Excerpts from a dataset
# # # # # # #
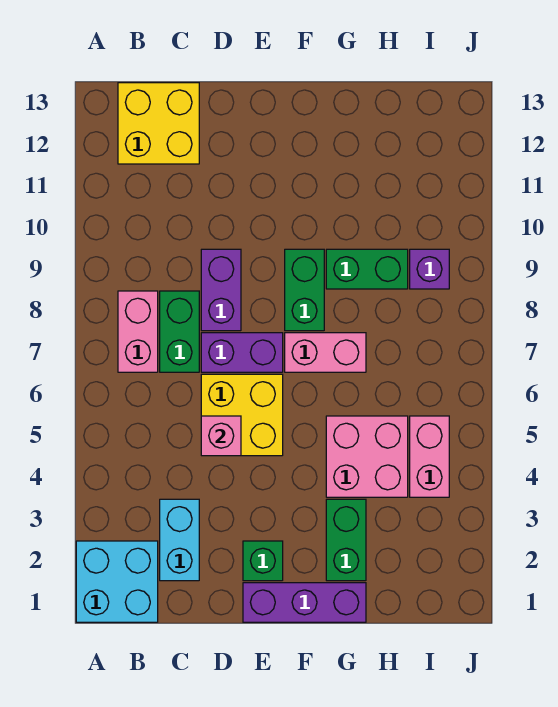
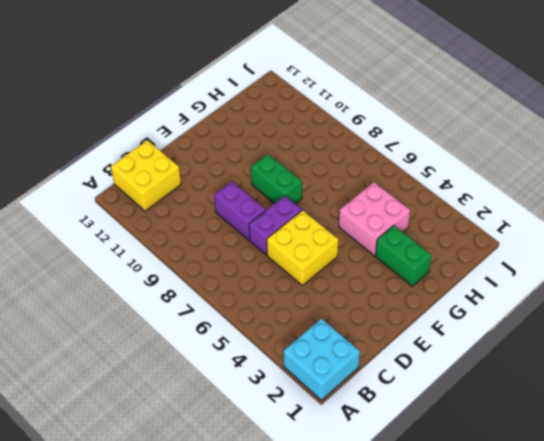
none -> pink 1x2 brick [118,291,158,372]
none -> cyan 1x2 brick [160,499,199,581]
none -> green 1x2 brick [160,291,199,372]

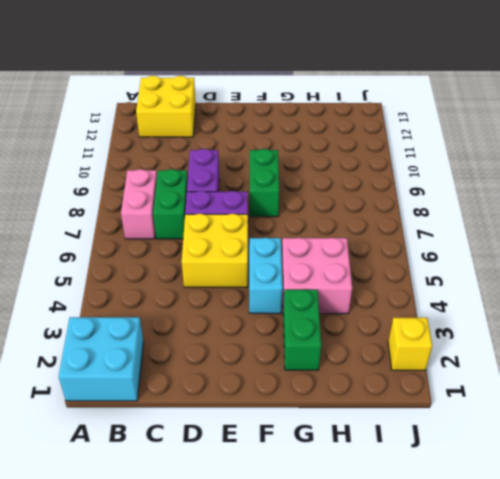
cyan 1x2 brick [249,238,283,314] -> cyan 1x2 brick moved to [160,499,199,581]
yellow 1x1 brick [388,318,432,370] -> none
none -> purple 1x3 brick [243,583,366,622]
none -> green 1x1 brick [243,541,283,581]
none -> pink 1x2 brick [285,333,366,372]

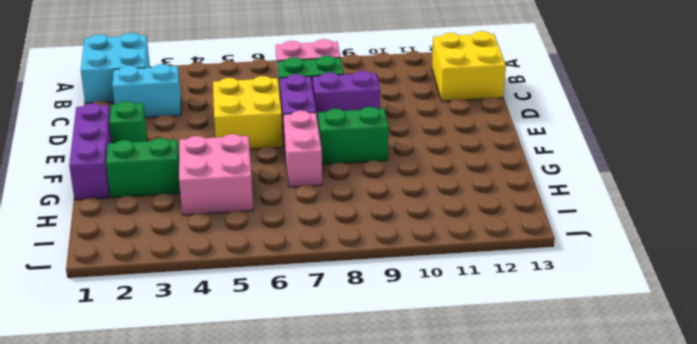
none -> green 1x2 brick [326,249,408,289]
none -> pink 1x2 brick [410,416,449,497]
none -> purple 1x1 brick [410,249,449,289]

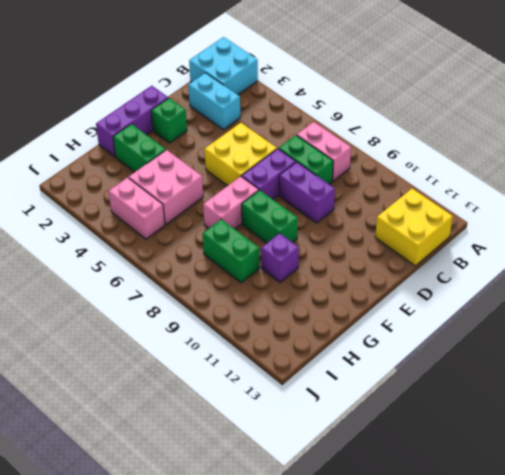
purple 1x1 brick [261,233,299,282] -> purple 1x1 brick moved to [410,249,449,289]
green 1x2 brick [203,219,260,283] -> green 1x2 brick turned to [326,249,408,289]
none -> pink 1x1 brick [201,416,241,456]

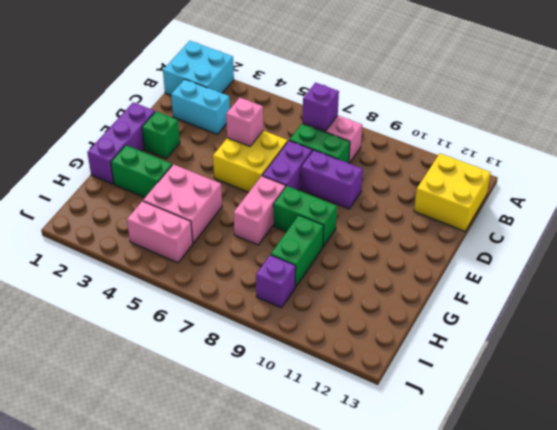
purple 1x1 brick [303,83,339,131] -> none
# # # # # # #
Every line from the data above that contains "pink" must appear in the answer.

none -> pink 1x2 brick [118,291,158,372]
none -> pink 1x2 brick [285,333,366,372]
none -> pink 1x2 brick [410,416,449,497]
none -> pink 1x1 brick [201,416,241,456]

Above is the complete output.